# [Exercise goal]
Please copy each line of the listing below in which the word "orange" appears.

# [Available data]
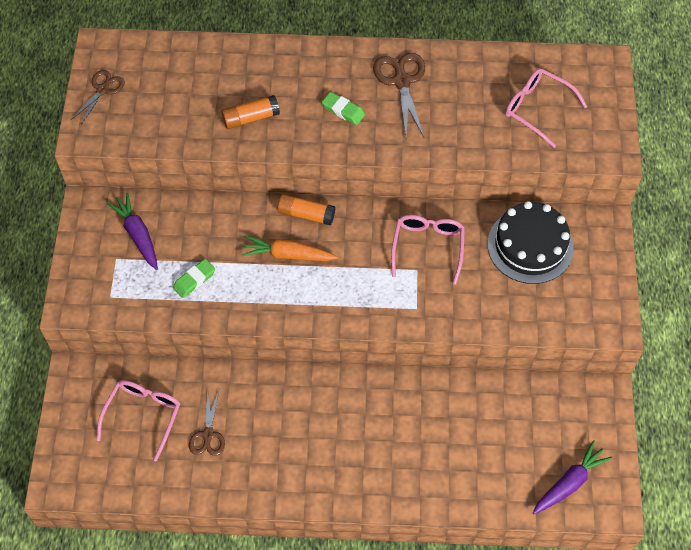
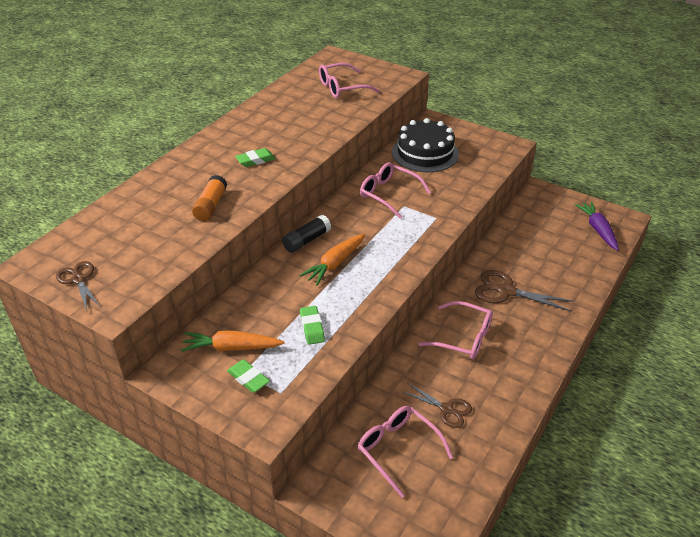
camera: 60 degrees left, 20 degrees down
(112, 266) = (248, 378): none -> green eraser
(137, 234) = (231, 348): purple carrot -> orange carrot
(306, 214) = (306, 240): orange glue stick -> black glue stick
(306, 412) = (464, 338): none -> pink glasses
(401, 81) = (259, 128): brown scissors -> brown scissors (506, 291)

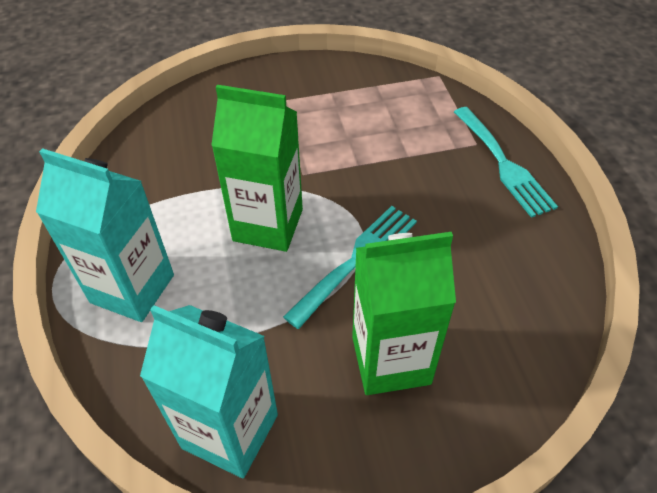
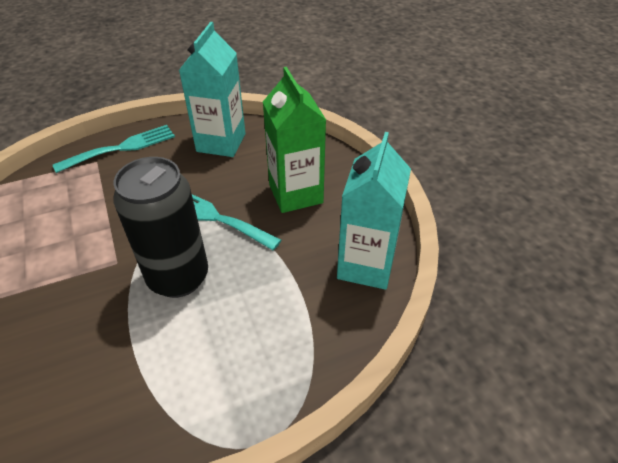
camera: 100 degrees left, 5 degrees down
(132, 288) = (256, 365): turquoise carton -> turquoise carton (221, 143)
(268, 225) = (178, 277): green carton -> black can

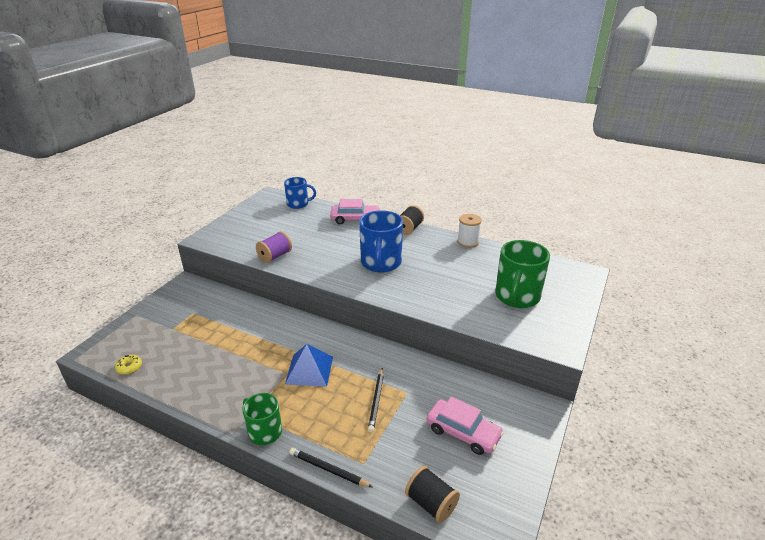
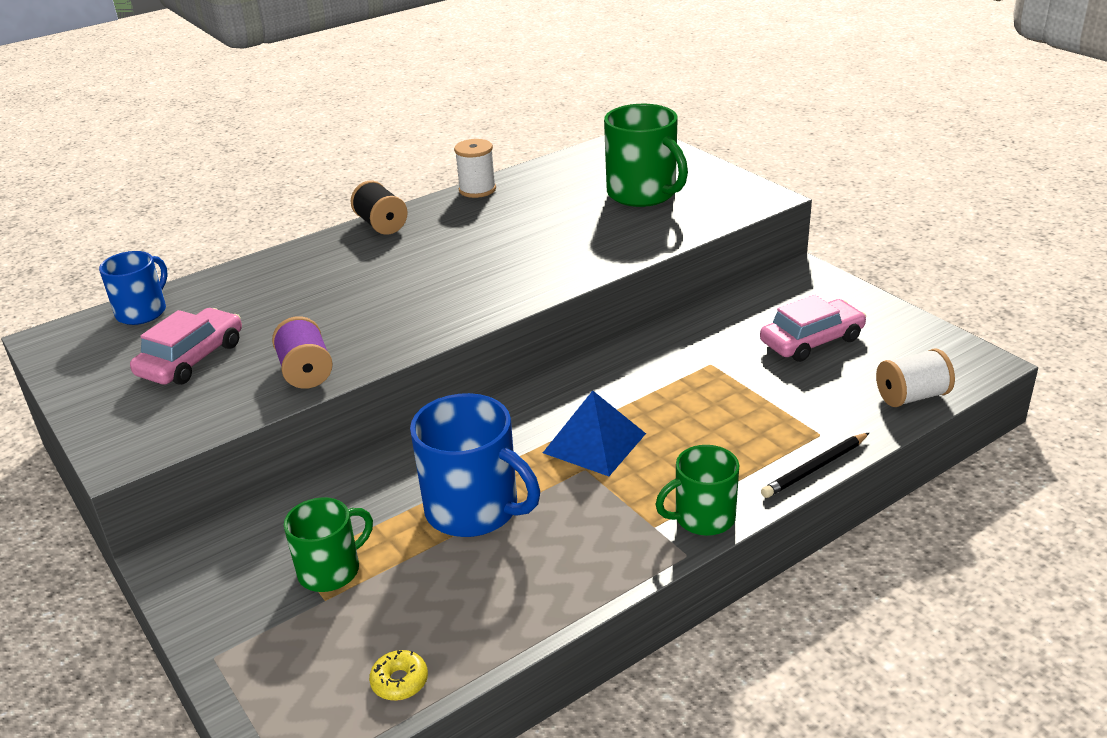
camera: 60 degrees left, 0 degrees up
(190, 323) = (331, 570): none -> green mug
(355, 219) = (285, 265): pink car -> pink car (192, 359)
(376, 401) = (710, 394): black pencil -> none
(381, 263) = (451, 271): blue mug -> blue mug (474, 509)
(431, 503) = (911, 396): black spool -> white spool

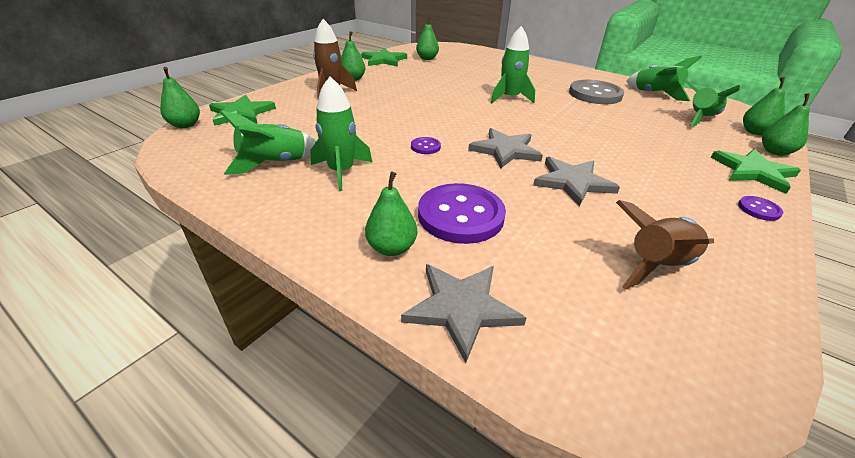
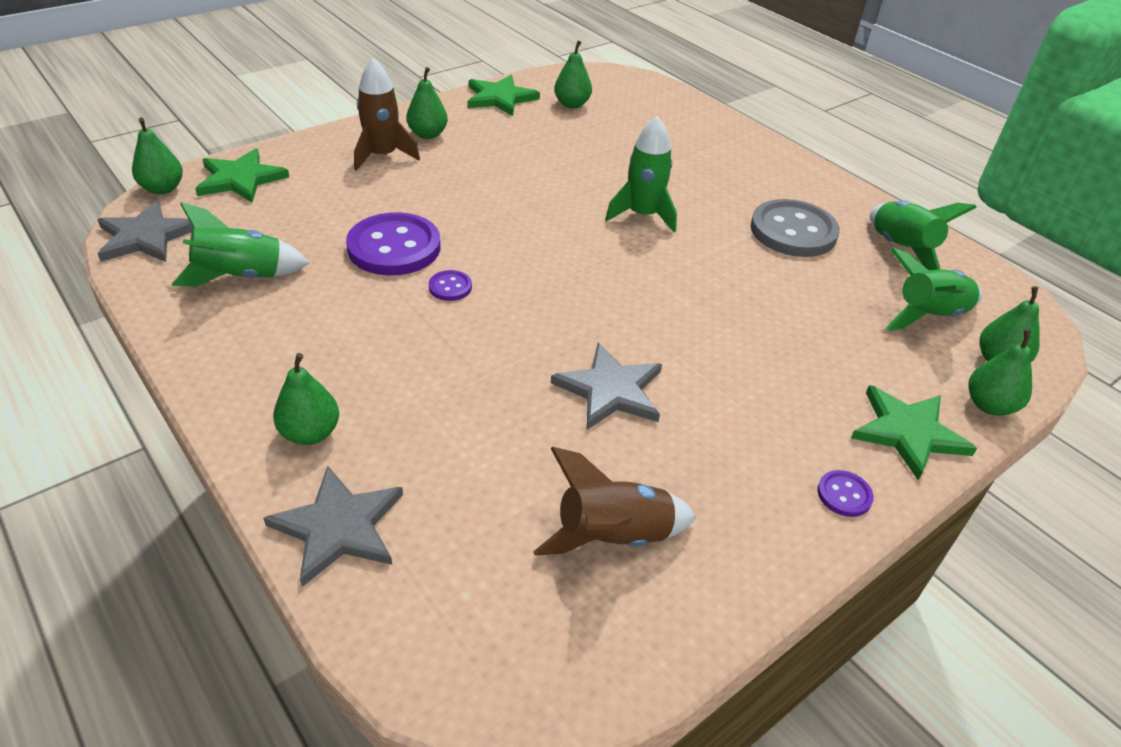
camera: 15 degrees right, 5 degrees up
(341, 171) = (316, 307): green rocket -> none
(461, 215) = (421, 407): purple button -> purple button (394, 247)
(505, 150) = (558, 315): grey star -> grey star (146, 237)

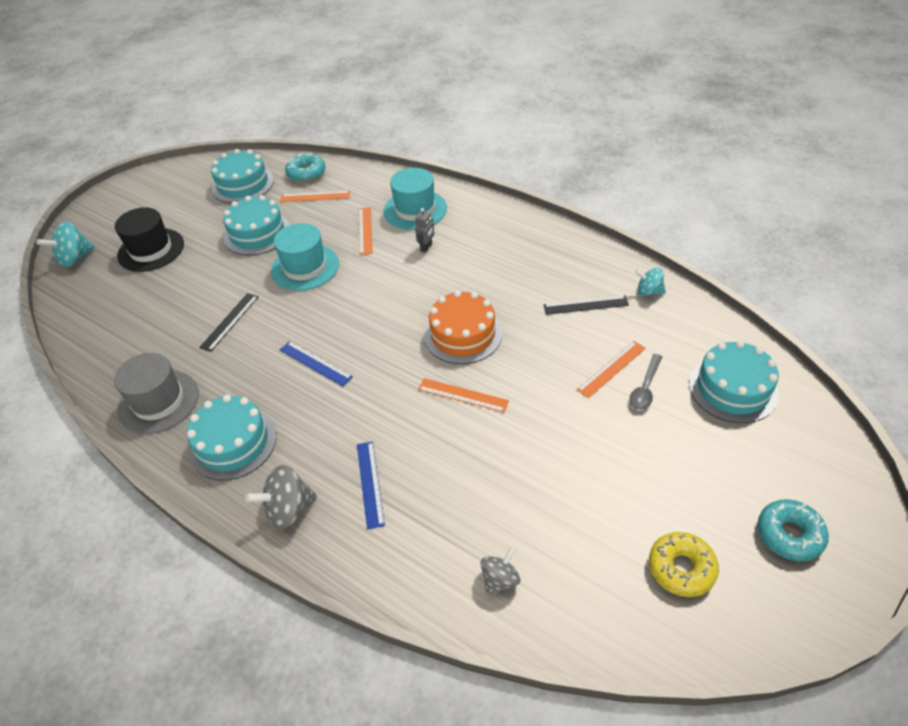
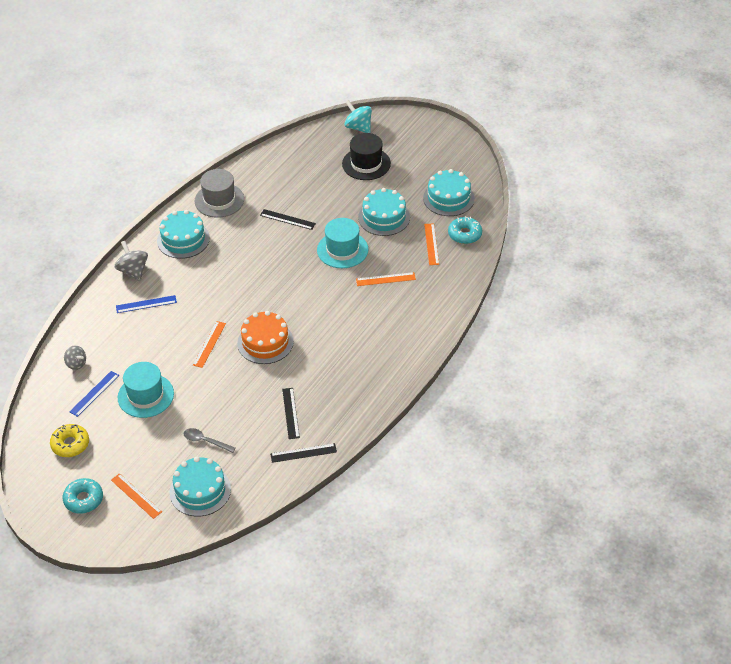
camera: 85 degrees right, 0 degrees up
(315, 363) = (244, 268): blue ruler -> blue ruler (94, 393)
(415, 210) = (412, 307): turquoise hat -> turquoise hat (145, 395)
(426, 247) = (363, 317): grey robot -> none
(611, 369) = (225, 424): orange ruler -> orange ruler (136, 496)
(648, 291) = (303, 453): turquoise spinning top -> black ruler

# [Answer section]
(137, 234) = (231, 348): purple carrot -> orange carrot
(306, 214) = (306, 240): orange glue stick -> black glue stick
(611, 369) = (225, 424): orange ruler -> orange ruler (136, 496)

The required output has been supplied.